[Task data Boundary: Start]

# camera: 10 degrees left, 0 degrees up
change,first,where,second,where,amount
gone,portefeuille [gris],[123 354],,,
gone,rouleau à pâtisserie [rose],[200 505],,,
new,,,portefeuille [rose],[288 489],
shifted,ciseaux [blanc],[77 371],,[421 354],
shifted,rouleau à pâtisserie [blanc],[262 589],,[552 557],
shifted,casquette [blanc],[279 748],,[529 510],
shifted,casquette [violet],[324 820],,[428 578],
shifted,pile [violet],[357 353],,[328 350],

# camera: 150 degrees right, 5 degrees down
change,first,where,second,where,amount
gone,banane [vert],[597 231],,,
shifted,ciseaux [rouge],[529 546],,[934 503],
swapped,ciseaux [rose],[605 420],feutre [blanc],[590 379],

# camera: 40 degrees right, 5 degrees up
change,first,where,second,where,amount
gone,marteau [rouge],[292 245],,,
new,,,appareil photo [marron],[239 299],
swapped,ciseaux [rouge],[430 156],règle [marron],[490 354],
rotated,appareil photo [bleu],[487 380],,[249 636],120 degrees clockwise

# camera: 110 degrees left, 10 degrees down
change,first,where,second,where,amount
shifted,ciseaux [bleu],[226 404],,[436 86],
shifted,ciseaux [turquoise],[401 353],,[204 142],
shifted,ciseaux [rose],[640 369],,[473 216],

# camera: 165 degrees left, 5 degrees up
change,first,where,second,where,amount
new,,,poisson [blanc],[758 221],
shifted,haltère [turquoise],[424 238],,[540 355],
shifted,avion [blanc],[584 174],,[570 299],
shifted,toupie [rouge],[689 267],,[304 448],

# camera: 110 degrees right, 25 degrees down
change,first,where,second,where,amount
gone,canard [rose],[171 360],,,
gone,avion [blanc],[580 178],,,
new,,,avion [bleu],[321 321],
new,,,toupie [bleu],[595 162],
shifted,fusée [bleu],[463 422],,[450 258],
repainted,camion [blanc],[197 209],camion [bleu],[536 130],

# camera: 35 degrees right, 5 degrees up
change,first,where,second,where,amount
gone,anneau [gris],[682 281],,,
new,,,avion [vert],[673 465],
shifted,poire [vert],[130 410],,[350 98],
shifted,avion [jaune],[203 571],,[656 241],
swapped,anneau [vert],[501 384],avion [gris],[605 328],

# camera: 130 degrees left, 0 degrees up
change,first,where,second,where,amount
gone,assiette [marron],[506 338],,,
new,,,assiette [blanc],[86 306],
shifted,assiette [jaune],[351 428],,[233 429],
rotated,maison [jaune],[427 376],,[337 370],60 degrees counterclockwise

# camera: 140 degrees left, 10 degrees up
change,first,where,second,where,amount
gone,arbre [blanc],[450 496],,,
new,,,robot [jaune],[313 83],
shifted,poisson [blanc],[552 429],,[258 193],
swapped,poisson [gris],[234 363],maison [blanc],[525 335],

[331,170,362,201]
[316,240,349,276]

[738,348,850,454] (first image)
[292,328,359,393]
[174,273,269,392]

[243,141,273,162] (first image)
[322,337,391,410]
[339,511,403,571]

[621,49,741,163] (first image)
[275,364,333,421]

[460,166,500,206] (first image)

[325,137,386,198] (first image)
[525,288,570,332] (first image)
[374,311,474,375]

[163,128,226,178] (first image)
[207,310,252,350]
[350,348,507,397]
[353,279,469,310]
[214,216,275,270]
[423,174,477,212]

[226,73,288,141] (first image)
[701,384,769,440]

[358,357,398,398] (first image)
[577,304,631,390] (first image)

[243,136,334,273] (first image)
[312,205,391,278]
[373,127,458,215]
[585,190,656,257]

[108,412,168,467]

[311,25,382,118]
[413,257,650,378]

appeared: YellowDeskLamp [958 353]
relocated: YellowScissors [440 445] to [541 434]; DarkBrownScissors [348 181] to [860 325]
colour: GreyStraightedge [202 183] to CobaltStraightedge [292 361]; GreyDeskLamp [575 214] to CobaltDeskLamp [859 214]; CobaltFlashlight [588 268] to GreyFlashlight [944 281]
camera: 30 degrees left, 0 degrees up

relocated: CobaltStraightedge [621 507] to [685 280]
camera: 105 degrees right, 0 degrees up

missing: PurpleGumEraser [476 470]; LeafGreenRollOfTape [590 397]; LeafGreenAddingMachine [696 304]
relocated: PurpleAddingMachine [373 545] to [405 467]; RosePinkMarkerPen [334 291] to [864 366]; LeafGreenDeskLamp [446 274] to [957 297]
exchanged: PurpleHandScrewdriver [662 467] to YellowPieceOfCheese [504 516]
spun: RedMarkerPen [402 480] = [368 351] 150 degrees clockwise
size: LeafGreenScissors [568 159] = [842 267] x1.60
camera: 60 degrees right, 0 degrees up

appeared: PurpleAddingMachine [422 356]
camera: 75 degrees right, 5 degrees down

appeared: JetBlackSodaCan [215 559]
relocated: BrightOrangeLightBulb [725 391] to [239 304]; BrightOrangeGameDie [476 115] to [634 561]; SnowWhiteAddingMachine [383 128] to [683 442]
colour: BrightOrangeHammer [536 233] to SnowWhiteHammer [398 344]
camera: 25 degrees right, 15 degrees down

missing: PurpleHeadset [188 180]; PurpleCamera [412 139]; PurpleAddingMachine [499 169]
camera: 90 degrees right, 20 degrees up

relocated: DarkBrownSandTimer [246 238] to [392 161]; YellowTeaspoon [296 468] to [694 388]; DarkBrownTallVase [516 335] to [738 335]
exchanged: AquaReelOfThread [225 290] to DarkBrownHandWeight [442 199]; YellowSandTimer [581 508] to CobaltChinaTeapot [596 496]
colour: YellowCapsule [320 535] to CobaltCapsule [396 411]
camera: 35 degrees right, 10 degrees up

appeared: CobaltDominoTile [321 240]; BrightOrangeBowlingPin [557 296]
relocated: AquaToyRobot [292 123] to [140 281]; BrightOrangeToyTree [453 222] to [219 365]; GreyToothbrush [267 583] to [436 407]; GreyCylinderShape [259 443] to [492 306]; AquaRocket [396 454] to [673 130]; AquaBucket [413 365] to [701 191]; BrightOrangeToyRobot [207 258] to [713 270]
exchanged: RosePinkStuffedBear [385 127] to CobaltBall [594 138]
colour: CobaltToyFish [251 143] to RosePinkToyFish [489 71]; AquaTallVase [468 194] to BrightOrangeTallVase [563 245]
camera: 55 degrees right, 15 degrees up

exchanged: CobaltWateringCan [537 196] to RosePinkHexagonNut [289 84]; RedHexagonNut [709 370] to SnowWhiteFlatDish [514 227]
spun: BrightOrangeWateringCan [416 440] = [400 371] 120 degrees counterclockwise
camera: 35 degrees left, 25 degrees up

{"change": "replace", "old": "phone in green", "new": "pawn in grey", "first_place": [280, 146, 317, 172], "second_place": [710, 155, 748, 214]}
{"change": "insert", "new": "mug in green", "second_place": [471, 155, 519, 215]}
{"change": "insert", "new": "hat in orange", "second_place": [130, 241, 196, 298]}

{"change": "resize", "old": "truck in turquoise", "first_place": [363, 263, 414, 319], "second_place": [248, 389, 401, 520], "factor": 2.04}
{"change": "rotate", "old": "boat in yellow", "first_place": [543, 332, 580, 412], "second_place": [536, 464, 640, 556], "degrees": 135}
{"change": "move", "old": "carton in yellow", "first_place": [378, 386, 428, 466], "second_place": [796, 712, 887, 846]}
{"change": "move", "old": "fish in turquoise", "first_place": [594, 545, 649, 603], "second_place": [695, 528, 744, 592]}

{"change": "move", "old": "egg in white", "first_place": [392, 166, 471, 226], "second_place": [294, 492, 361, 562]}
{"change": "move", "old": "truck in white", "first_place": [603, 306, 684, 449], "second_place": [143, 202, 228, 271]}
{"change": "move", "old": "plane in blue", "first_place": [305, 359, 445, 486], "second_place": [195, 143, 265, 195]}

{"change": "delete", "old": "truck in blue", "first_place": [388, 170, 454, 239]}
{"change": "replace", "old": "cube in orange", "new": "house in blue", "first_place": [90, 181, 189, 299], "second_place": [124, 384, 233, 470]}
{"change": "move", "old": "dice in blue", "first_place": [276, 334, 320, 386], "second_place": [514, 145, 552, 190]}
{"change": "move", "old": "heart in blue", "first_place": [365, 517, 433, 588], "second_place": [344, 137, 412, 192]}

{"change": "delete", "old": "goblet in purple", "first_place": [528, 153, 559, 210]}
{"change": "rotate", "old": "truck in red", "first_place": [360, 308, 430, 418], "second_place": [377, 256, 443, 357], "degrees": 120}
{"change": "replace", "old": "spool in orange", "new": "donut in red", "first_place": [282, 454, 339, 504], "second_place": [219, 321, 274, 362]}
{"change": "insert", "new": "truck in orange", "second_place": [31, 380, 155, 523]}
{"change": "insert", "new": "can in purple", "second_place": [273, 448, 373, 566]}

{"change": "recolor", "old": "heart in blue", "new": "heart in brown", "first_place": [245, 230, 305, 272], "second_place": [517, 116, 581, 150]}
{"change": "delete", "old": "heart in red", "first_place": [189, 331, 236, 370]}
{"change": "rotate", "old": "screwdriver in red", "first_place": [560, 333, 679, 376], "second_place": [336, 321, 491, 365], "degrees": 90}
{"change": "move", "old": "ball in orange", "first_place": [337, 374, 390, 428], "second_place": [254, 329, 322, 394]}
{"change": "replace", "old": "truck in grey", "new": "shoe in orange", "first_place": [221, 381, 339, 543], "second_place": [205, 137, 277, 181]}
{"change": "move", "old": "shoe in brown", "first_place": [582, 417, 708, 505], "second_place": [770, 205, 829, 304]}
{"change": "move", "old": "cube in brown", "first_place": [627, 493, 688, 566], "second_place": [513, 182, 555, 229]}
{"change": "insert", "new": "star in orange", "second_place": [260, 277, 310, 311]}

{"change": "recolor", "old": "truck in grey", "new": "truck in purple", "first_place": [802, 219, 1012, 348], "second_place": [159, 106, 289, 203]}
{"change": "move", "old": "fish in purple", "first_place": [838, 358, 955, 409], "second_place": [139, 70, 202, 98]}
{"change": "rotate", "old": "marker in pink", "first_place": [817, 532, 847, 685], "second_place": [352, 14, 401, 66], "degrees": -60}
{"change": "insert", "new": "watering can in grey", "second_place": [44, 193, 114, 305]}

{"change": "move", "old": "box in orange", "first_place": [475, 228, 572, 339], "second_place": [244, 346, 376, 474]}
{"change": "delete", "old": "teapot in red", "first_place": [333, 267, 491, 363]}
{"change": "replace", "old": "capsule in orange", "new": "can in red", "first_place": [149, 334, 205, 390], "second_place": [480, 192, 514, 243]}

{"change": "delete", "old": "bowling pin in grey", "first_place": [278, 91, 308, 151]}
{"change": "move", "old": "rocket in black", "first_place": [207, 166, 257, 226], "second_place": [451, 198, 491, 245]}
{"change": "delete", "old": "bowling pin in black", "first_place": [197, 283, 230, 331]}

[Task data Boundary: End]

■ Your goal: Copy, please, every line from the start of the entries down to the line that holds "shifted,ciseaux [blanc],[77 371],,[421", with both of those lines included and no others.

■ Problem solution:
# camera: 10 degrees left, 0 degrees up
change,first,where,second,where,amount
gone,portefeuille [gris],[123 354],,,
gone,rouleau à pâtisserie [rose],[200 505],,,
new,,,portefeuille [rose],[288 489],
shifted,ciseaux [blanc],[77 371],,[421 354],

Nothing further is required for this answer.